#### TASK BRIEF:
Restate word for word the lines between the start of the material and the line with "R1: 15 (SIG, ZOB) -> 15 (GND, ZOB)", keeping both of those ends and none of the pictures.

#### GIVEN ENTRIES:
——————————

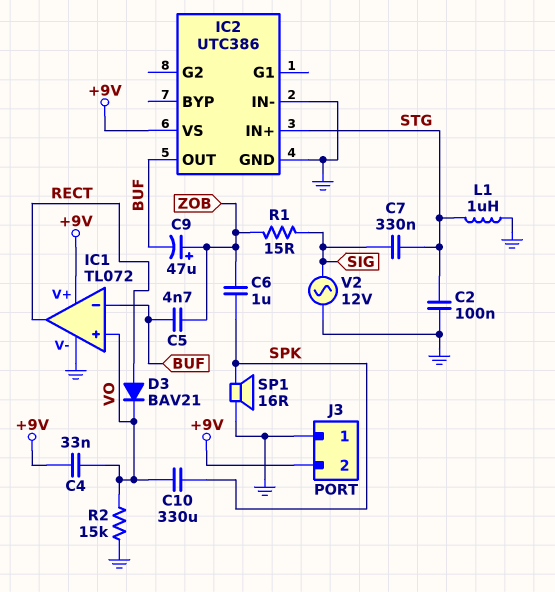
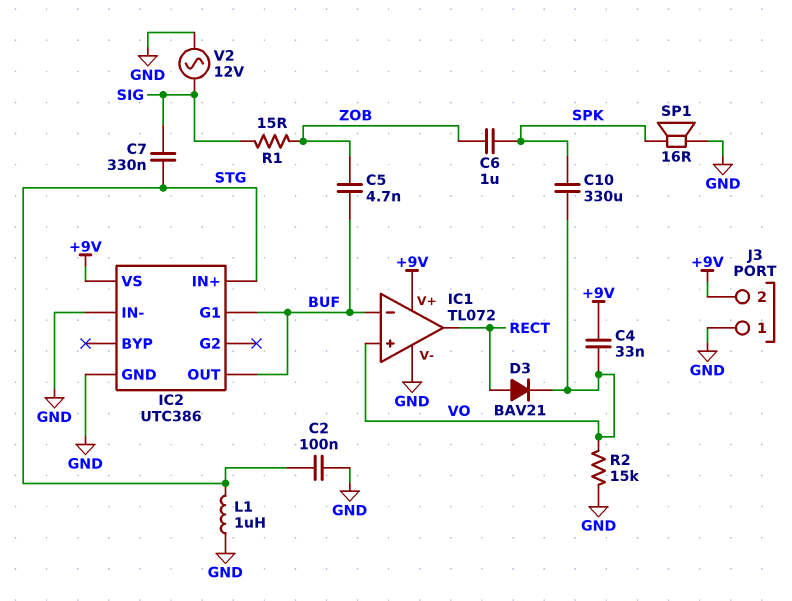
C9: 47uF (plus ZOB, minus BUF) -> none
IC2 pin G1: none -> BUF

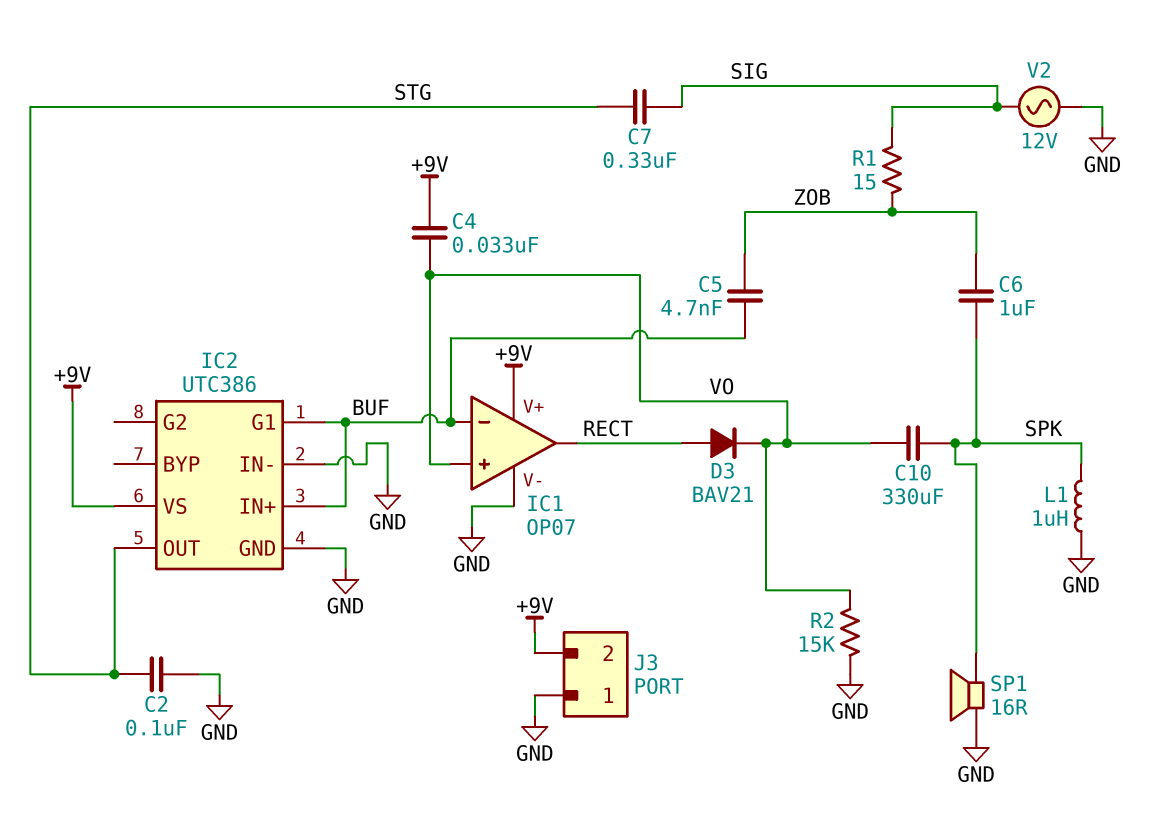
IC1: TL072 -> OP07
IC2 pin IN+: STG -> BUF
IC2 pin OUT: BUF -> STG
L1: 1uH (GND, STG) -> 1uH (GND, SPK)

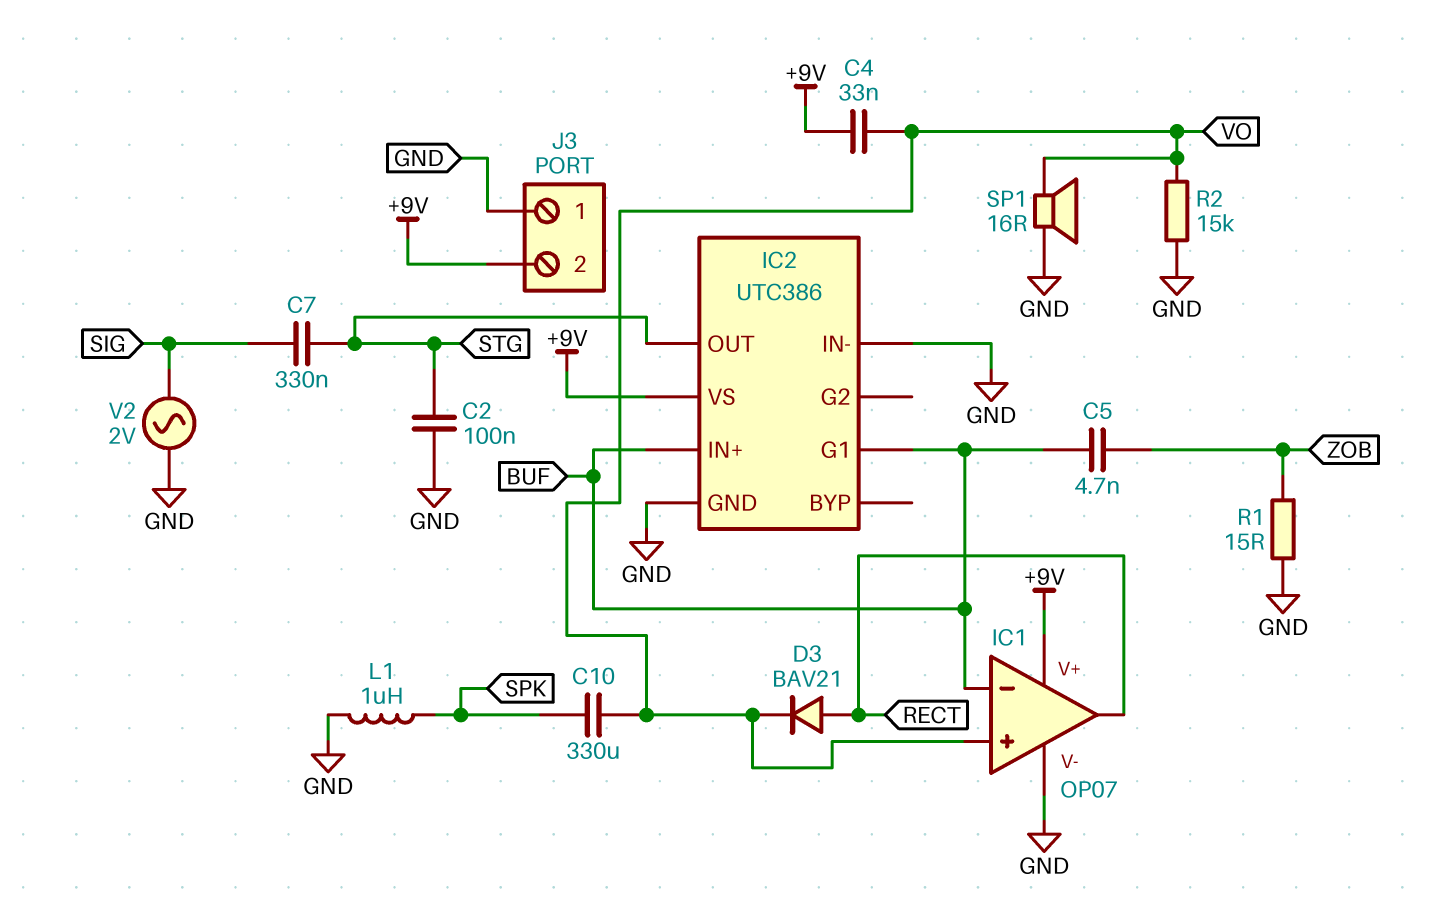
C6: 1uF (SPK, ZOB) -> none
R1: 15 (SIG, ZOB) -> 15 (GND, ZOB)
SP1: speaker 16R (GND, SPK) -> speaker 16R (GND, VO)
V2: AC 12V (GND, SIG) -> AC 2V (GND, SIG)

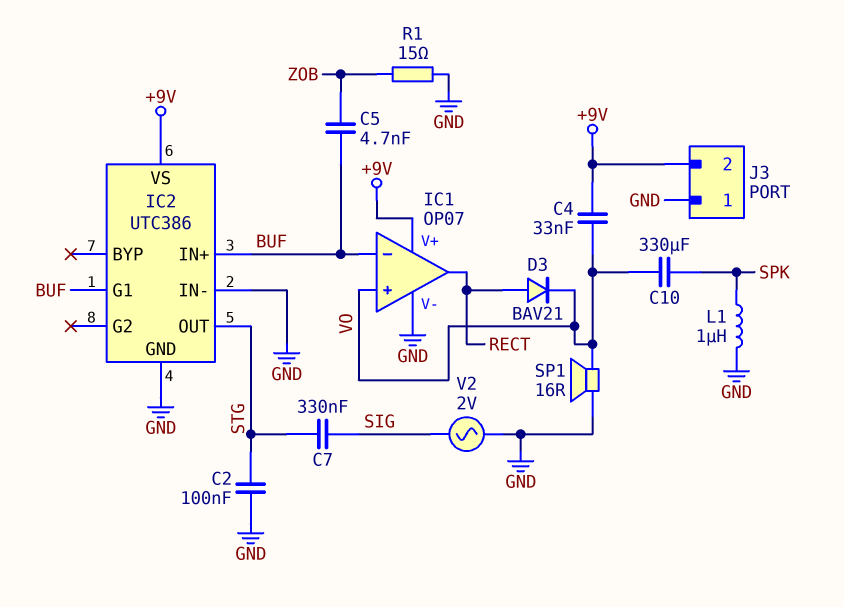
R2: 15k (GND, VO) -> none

——————————

#### RESPONSE TO THIS EXERCISE:
C9: 47uF (plus ZOB, minus BUF) -> none
IC2 pin G1: none -> BUF

IC1: TL072 -> OP07
IC2 pin IN+: STG -> BUF
IC2 pin OUT: BUF -> STG
L1: 1uH (GND, STG) -> 1uH (GND, SPK)

C6: 1uF (SPK, ZOB) -> none
R1: 15 (SIG, ZOB) -> 15 (GND, ZOB)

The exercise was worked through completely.